§ **How to complete this task**
Go through the listing below, count the lines that contain "degrees", and state the number alone.

§ **The data**

>>>>

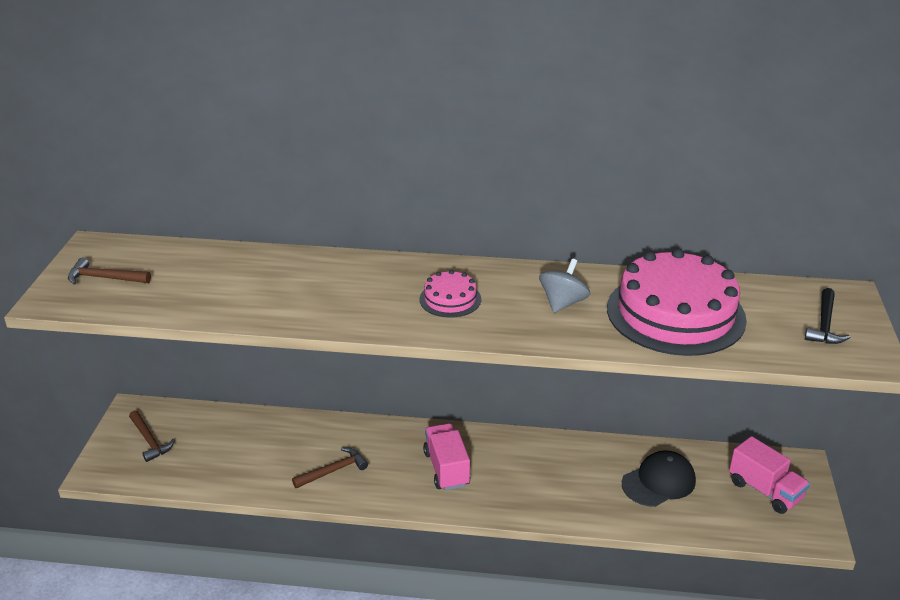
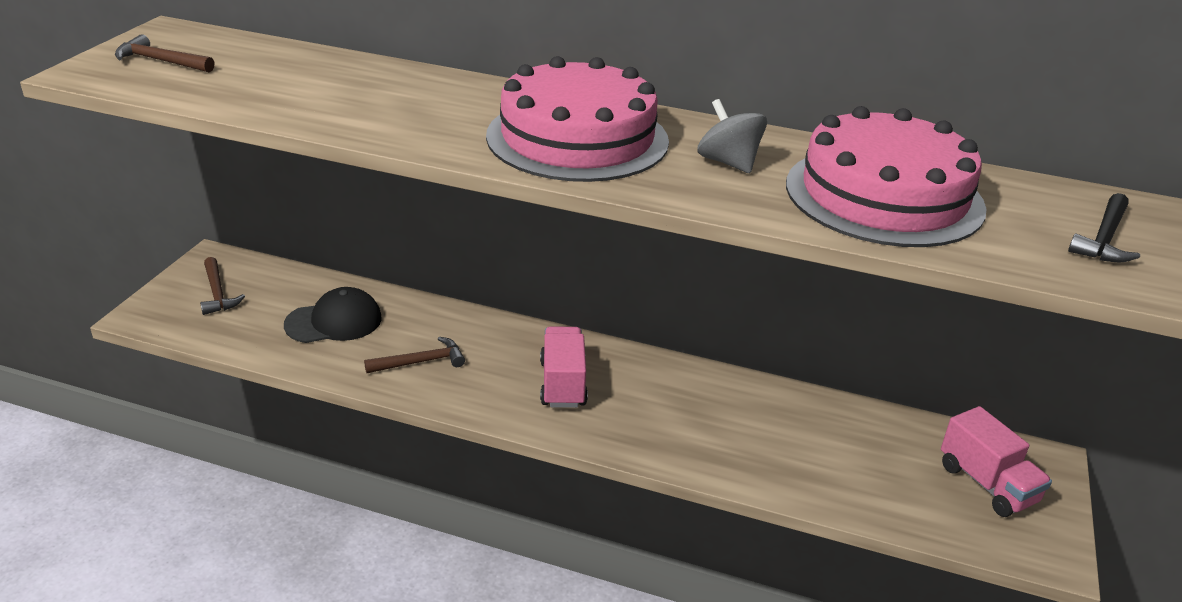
camera: 10 degrees right, 0 degrees up
pink cake [420,270,481,318] -> pink cake [486,56,669,182], size x2.17
grey spinning top [539,259,590,313] -> grey spinning top turned 75 degrees counterclockwise [697,99,767,173]
black cap [622,450,696,507] -> black cap moved to [284,287,382,343]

<<<<

§ **Answer for this exercise**
2